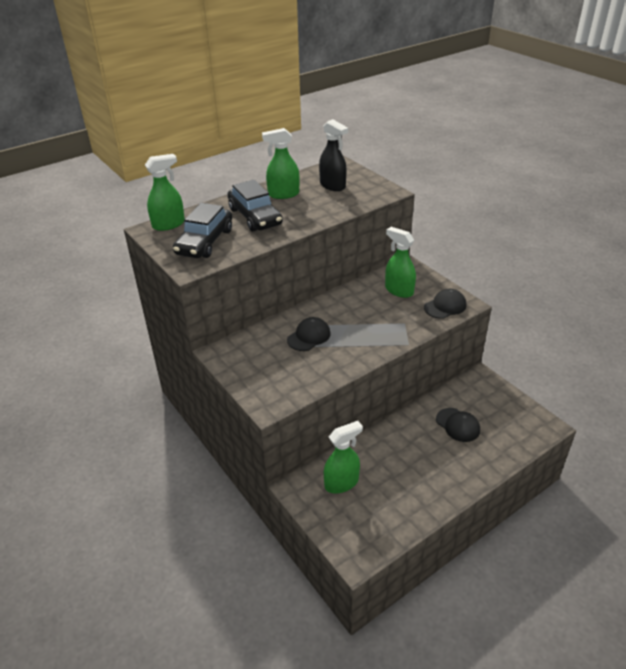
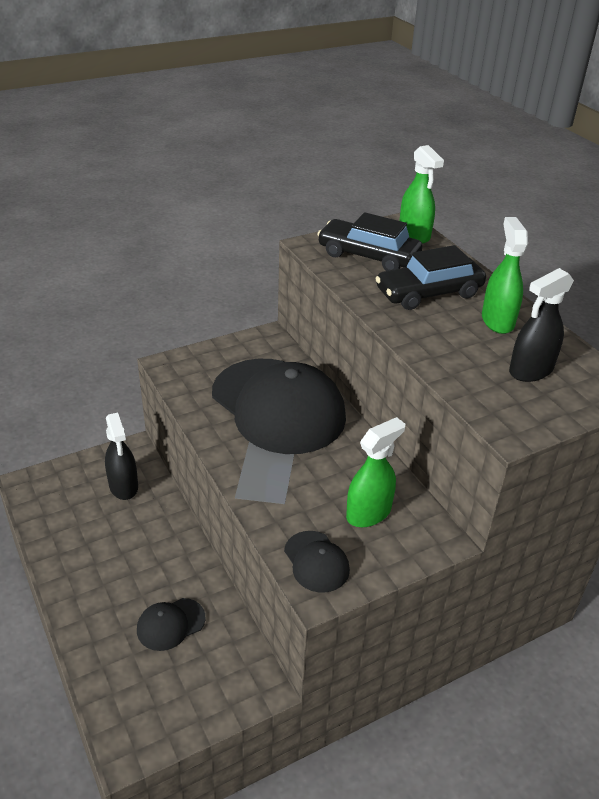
camera: 95 degrees right, 0 degrees up
(309, 336) = (278, 406): black cap -> black cap, size x2.38
(341, 483) = (123, 486): green spray bottle -> black spray bottle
****************************************
# [What needs to be done]
Reproduce the material word for word. Skip every picture it holds.

# [Response area]
camera: 95 degrees right, 0 degrees up
(309, 336) = (278, 406): black cap -> black cap, size x2.38
(341, 483) = (123, 486): green spray bottle -> black spray bottle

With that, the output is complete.